▶ [Assignment] Scan the listing below for the word "Metrics" and state how many lines hold it. Write nothing but the number.

▶ [Data for review]
--- START ---
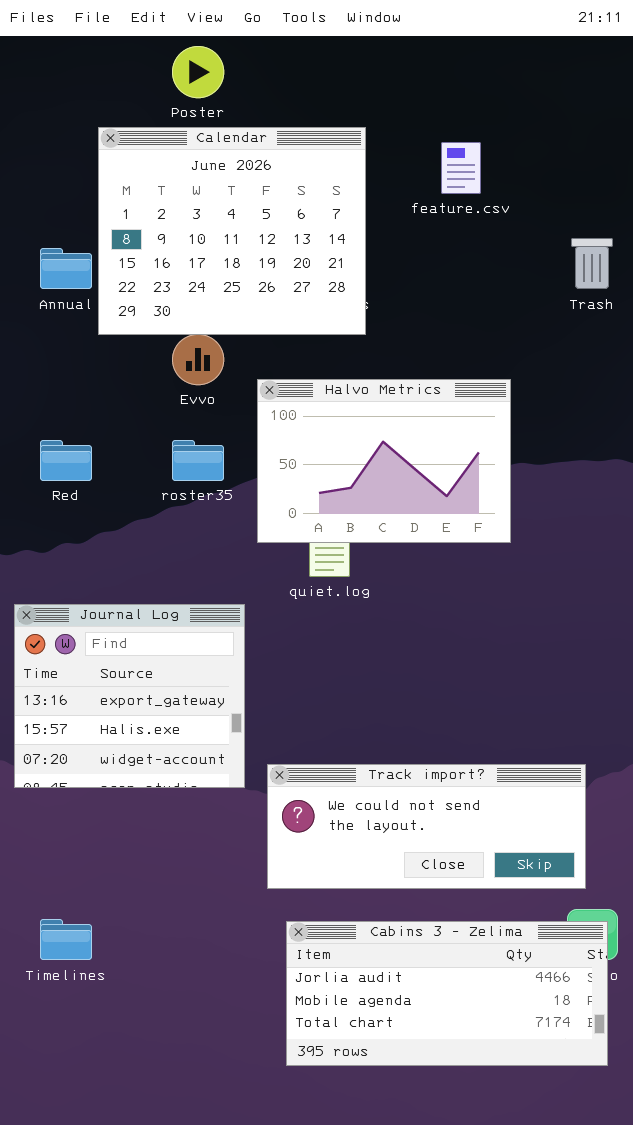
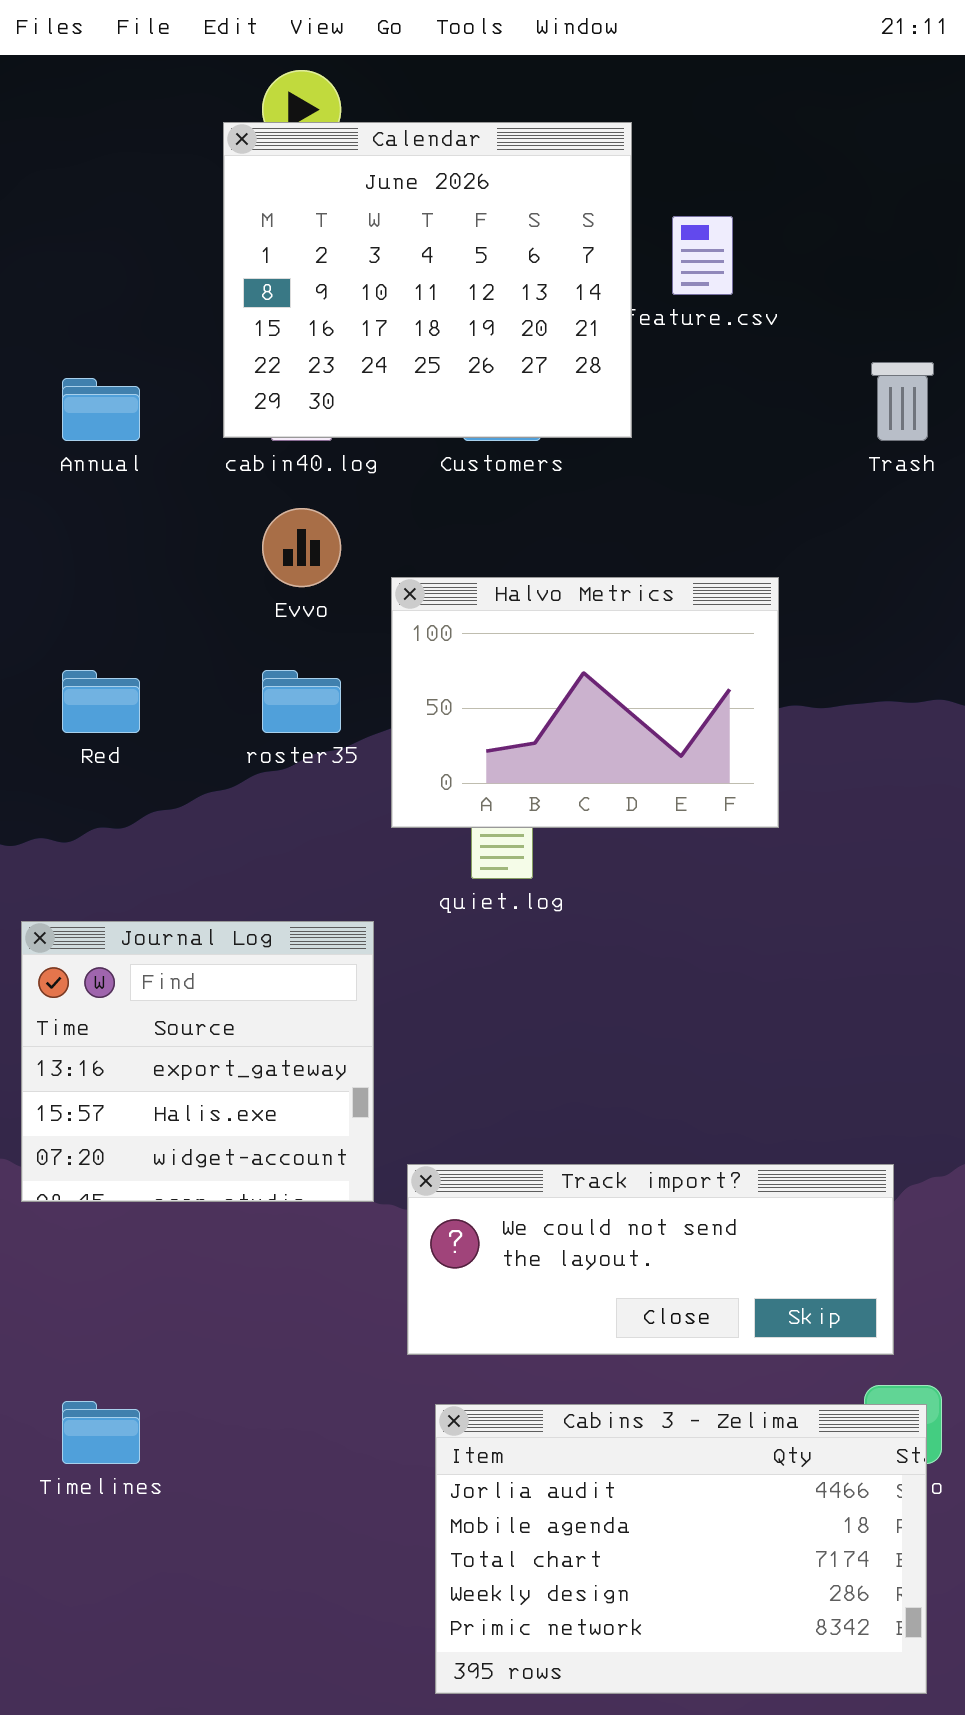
Calendar: [98,127,366,335] -> [223,122,632,438], moved
Cabins 3 - Zelima: [286,921,608,1066] -> [435,1404,927,1694], resized

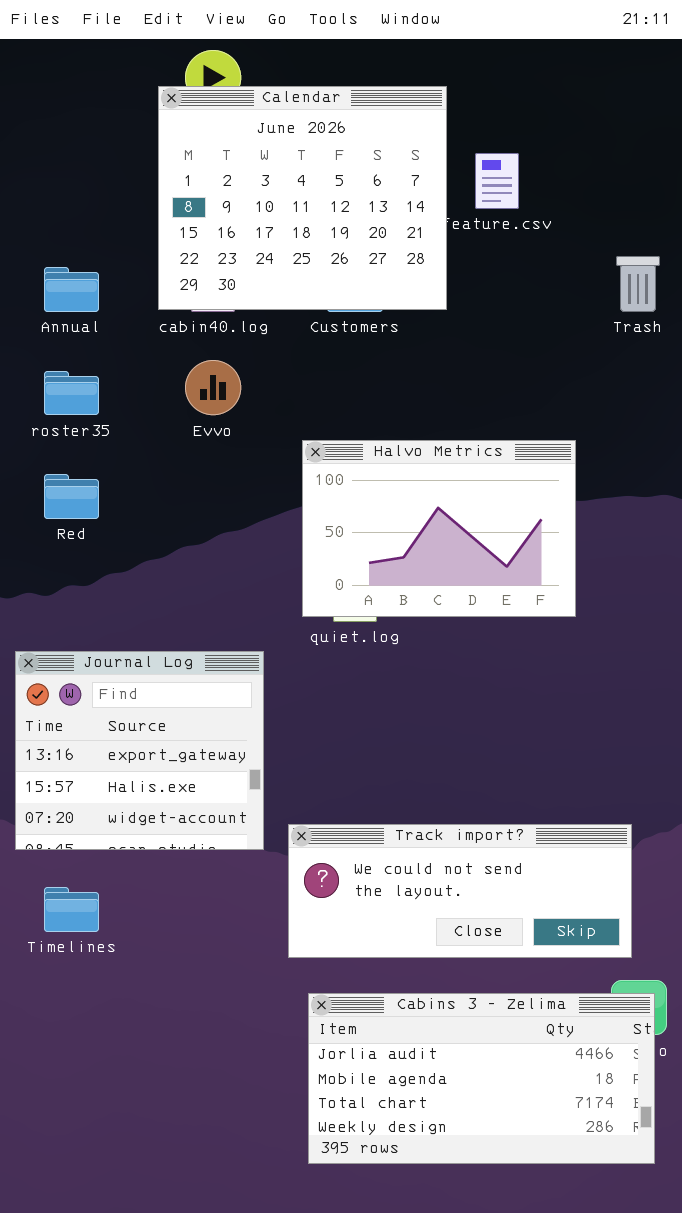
Halvo Metrics: [391,577,779,828] -> [302,440,576,617], moved
roster35: [262,670,341,733] -> [44,371,99,415], moved
Timelines: [62,1401,140,1464] -> [44,887,99,932], moved
Cabins 3 - Zelima: [435,1404,927,1694] -> [308,993,655,1164], resized

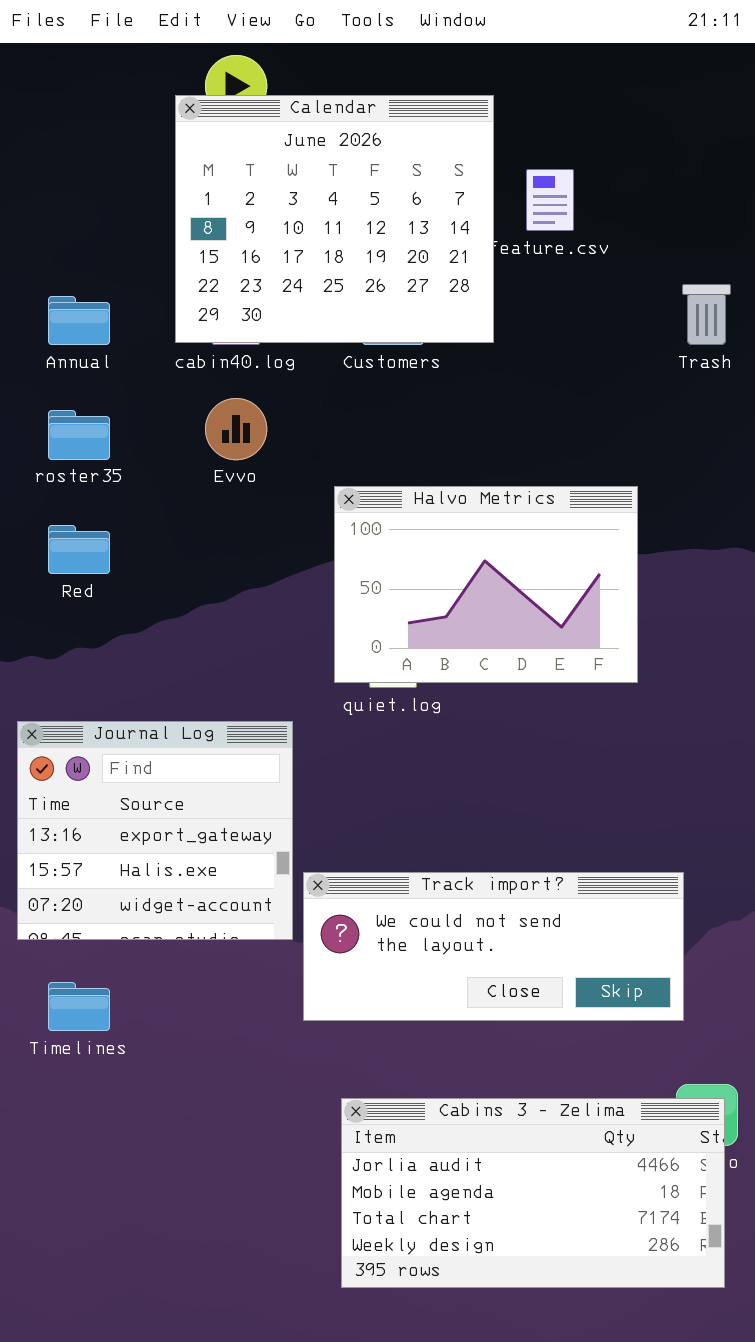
Track import?: [288,824,632,958] -> [303,872,684,1021], moved

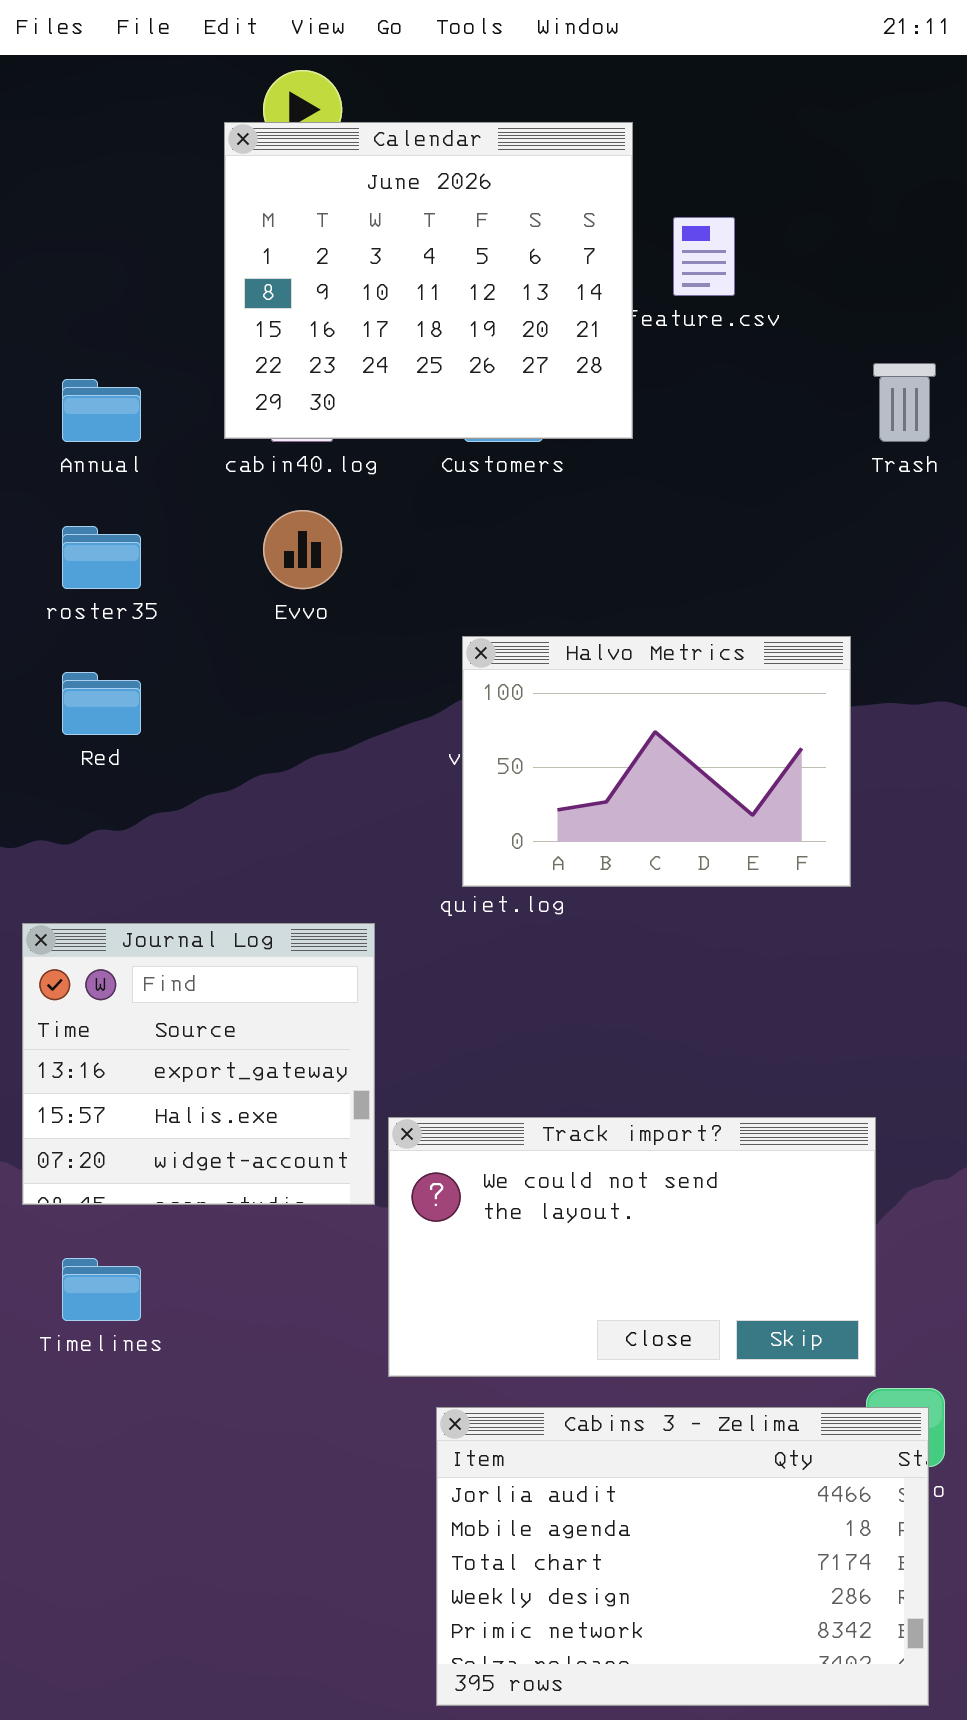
Halvo Metrics: [334,486,638,683] -> [462,636,851,887], moved
Track import?: [303,872,684,1021] -> [388,1117,876,1377], resized
Cabins 3 - Zelima: [341,1098,725,1288] -> [436,1407,929,1706], resized

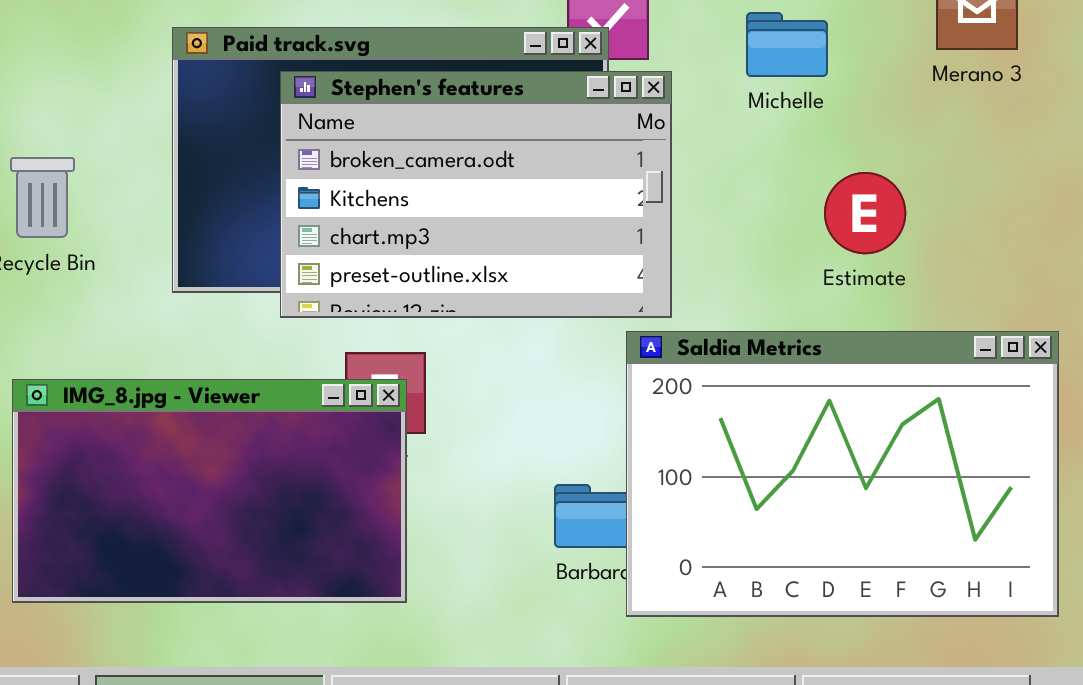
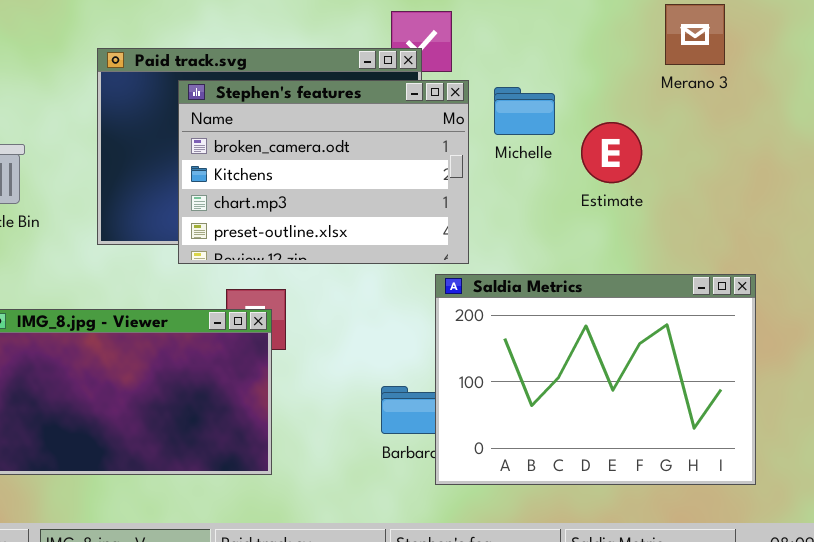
Michelle: [746,12,828,77] -> [494,87,555,135], moved
Estimate: [824,172,906,254] -> [581,122,642,183], moved

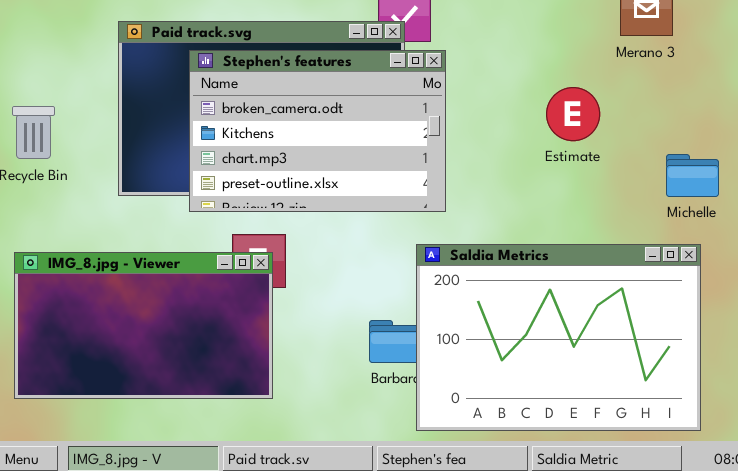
Michelle: [494,87,555,135] -> [666,154,719,197], moved
Saldia Metrics: [435,274,756,485] -> [416,244,701,431], moved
--- END ---
▶ [Output below] 3